■ **WORK REQUIRED**
Check each line of the records below for the word "size" and copy those where it appears.

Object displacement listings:
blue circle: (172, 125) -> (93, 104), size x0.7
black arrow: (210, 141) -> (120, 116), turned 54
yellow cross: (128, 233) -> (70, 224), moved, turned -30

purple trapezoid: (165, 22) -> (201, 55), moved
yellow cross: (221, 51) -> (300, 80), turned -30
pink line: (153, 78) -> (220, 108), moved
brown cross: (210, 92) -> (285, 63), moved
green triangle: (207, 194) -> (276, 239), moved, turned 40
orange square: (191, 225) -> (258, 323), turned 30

* * *

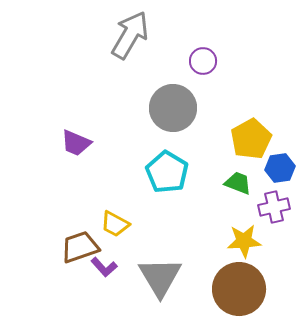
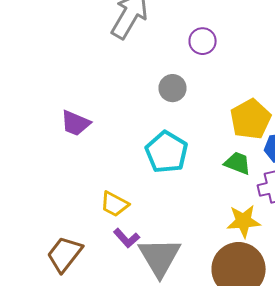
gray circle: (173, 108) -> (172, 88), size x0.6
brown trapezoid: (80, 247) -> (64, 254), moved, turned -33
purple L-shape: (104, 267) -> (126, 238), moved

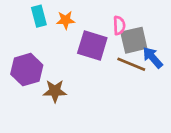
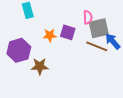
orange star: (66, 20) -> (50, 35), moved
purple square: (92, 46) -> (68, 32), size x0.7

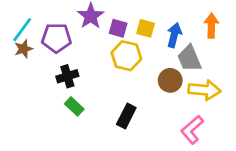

■ **YOUR SOLUTION**
blue circle: (172, 125) -> (93, 104), size x0.7
gray circle: (173, 108) -> (172, 88), size x0.6
purple square: (92, 46) -> (68, 32), size x0.7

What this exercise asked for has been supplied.